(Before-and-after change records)
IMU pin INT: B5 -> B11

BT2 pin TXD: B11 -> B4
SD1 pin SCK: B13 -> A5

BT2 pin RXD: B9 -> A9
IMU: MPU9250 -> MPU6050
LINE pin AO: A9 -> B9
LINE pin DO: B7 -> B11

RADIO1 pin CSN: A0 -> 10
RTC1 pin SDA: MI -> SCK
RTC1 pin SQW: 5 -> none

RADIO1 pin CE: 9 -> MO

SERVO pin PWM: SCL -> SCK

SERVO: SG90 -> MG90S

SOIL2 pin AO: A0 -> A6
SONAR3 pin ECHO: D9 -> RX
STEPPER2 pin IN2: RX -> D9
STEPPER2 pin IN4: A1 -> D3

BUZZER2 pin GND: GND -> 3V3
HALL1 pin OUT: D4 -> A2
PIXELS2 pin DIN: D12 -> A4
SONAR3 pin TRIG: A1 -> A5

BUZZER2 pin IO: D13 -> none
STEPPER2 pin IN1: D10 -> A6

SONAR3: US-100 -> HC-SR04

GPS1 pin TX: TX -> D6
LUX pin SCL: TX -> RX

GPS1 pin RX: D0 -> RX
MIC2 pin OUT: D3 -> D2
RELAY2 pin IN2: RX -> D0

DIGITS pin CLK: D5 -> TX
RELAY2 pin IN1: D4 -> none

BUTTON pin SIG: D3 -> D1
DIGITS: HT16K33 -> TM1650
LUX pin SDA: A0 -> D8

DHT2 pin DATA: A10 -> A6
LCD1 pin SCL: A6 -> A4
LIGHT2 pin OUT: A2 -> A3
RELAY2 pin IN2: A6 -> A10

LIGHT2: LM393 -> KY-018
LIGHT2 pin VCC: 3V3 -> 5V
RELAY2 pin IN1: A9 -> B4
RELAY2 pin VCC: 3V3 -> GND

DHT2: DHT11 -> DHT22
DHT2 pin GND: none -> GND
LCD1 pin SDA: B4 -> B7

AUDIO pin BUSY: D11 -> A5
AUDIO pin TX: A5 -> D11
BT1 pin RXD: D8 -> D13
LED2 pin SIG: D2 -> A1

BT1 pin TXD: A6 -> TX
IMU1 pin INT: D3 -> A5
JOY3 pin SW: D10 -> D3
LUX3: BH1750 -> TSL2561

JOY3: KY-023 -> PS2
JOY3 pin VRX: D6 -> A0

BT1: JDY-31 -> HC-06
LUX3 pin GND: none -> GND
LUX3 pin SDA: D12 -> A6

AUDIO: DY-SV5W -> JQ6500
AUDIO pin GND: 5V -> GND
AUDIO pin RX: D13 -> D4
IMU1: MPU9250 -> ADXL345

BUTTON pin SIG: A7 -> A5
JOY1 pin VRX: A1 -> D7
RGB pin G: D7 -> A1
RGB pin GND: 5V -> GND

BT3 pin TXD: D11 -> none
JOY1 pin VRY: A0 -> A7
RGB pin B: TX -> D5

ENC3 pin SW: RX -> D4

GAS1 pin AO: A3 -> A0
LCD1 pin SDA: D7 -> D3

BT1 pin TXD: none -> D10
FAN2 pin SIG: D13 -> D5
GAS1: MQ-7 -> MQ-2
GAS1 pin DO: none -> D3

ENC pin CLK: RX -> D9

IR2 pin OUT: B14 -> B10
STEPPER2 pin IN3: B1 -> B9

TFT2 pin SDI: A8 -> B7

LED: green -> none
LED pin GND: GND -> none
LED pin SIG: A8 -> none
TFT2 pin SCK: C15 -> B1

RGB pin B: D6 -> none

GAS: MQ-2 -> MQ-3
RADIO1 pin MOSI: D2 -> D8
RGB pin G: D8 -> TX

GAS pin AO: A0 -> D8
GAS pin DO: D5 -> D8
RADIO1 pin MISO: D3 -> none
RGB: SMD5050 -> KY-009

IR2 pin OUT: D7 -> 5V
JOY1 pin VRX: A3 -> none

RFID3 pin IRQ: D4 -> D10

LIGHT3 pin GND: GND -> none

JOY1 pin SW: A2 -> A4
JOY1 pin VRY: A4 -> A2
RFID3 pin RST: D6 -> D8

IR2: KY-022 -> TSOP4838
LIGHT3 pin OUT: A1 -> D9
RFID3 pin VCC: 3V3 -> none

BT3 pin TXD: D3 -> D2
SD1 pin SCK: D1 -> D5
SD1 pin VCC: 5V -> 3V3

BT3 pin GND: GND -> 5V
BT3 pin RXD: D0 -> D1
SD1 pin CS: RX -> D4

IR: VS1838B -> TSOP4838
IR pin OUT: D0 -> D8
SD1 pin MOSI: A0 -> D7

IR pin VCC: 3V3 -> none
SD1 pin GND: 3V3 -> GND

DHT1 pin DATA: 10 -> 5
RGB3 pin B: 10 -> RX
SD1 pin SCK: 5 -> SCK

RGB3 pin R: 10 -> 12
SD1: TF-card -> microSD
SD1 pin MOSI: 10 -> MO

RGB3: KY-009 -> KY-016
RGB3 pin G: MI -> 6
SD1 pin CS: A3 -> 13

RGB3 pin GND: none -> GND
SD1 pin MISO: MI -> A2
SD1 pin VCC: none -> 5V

--- Task requirements ---
Retype all the records, matching them exactly.

--- Exercise result ---
IMU pin INT: B5 -> B11

BT2 pin TXD: B11 -> B4
SD1 pin SCK: B13 -> A5

BT2 pin RXD: B9 -> A9
IMU: MPU9250 -> MPU6050
LINE pin AO: A9 -> B9
LINE pin DO: B7 -> B11

RADIO1 pin CSN: A0 -> 10
RTC1 pin SDA: MI -> SCK
RTC1 pin SQW: 5 -> none

RADIO1 pin CE: 9 -> MO

SERVO pin PWM: SCL -> SCK

SERVO: SG90 -> MG90S

SOIL2 pin AO: A0 -> A6
SONAR3 pin ECHO: D9 -> RX
STEPPER2 pin IN2: RX -> D9
STEPPER2 pin IN4: A1 -> D3

BUZZER2 pin GND: GND -> 3V3
HALL1 pin OUT: D4 -> A2
PIXELS2 pin DIN: D12 -> A4
SONAR3 pin TRIG: A1 -> A5

BUZZER2 pin IO: D13 -> none
STEPPER2 pin IN1: D10 -> A6

SONAR3: US-100 -> HC-SR04

GPS1 pin TX: TX -> D6
LUX pin SCL: TX -> RX

GPS1 pin RX: D0 -> RX
MIC2 pin OUT: D3 -> D2
RELAY2 pin IN2: RX -> D0

DIGITS pin CLK: D5 -> TX
RELAY2 pin IN1: D4 -> none

BUTTON pin SIG: D3 -> D1
DIGITS: HT16K33 -> TM1650
LUX pin SDA: A0 -> D8

DHT2 pin DATA: A10 -> A6
LCD1 pin SCL: A6 -> A4
LIGHT2 pin OUT: A2 -> A3
RELAY2 pin IN2: A6 -> A10

LIGHT2: LM393 -> KY-018
LIGHT2 pin VCC: 3V3 -> 5V
RELAY2 pin IN1: A9 -> B4
RELAY2 pin VCC: 3V3 -> GND

DHT2: DHT11 -> DHT22
DHT2 pin GND: none -> GND
LCD1 pin SDA: B4 -> B7

AUDIO pin BUSY: D11 -> A5
AUDIO pin TX: A5 -> D11
BT1 pin RXD: D8 -> D13
LED2 pin SIG: D2 -> A1

BT1 pin TXD: A6 -> TX
IMU1 pin INT: D3 -> A5
JOY3 pin SW: D10 -> D3
LUX3: BH1750 -> TSL2561

JOY3: KY-023 -> PS2
JOY3 pin VRX: D6 -> A0

BT1: JDY-31 -> HC-06
LUX3 pin GND: none -> GND
LUX3 pin SDA: D12 -> A6

AUDIO: DY-SV5W -> JQ6500
AUDIO pin GND: 5V -> GND
AUDIO pin RX: D13 -> D4
IMU1: MPU9250 -> ADXL345

BUTTON pin SIG: A7 -> A5
JOY1 pin VRX: A1 -> D7
RGB pin G: D7 -> A1
RGB pin GND: 5V -> GND

BT3 pin TXD: D11 -> none
JOY1 pin VRY: A0 -> A7
RGB pin B: TX -> D5

ENC3 pin SW: RX -> D4

GAS1 pin AO: A3 -> A0
LCD1 pin SDA: D7 -> D3

BT1 pin TXD: none -> D10
FAN2 pin SIG: D13 -> D5
GAS1: MQ-7 -> MQ-2
GAS1 pin DO: none -> D3

ENC pin CLK: RX -> D9

IR2 pin OUT: B14 -> B10
STEPPER2 pin IN3: B1 -> B9

TFT2 pin SDI: A8 -> B7

LED: green -> none
LED pin GND: GND -> none
LED pin SIG: A8 -> none
TFT2 pin SCK: C15 -> B1

RGB pin B: D6 -> none

GAS: MQ-2 -> MQ-3
RADIO1 pin MOSI: D2 -> D8
RGB pin G: D8 -> TX

GAS pin AO: A0 -> D8
GAS pin DO: D5 -> D8
RADIO1 pin MISO: D3 -> none
RGB: SMD5050 -> KY-009

IR2 pin OUT: D7 -> 5V
JOY1 pin VRX: A3 -> none

RFID3 pin IRQ: D4 -> D10

LIGHT3 pin GND: GND -> none

JOY1 pin SW: A2 -> A4
JOY1 pin VRY: A4 -> A2
RFID3 pin RST: D6 -> D8

IR2: KY-022 -> TSOP4838
LIGHT3 pin OUT: A1 -> D9
RFID3 pin VCC: 3V3 -> none

BT3 pin TXD: D3 -> D2
SD1 pin SCK: D1 -> D5
SD1 pin VCC: 5V -> 3V3

BT3 pin GND: GND -> 5V
BT3 pin RXD: D0 -> D1
SD1 pin CS: RX -> D4

IR: VS1838B -> TSOP4838
IR pin OUT: D0 -> D8
SD1 pin MOSI: A0 -> D7

IR pin VCC: 3V3 -> none
SD1 pin GND: 3V3 -> GND

DHT1 pin DATA: 10 -> 5
RGB3 pin B: 10 -> RX
SD1 pin SCK: 5 -> SCK

RGB3 pin R: 10 -> 12
SD1: TF-card -> microSD
SD1 pin MOSI: 10 -> MO

RGB3: KY-009 -> KY-016
RGB3 pin G: MI -> 6
SD1 pin CS: A3 -> 13

RGB3 pin GND: none -> GND
SD1 pin MISO: MI -> A2
SD1 pin VCC: none -> 5V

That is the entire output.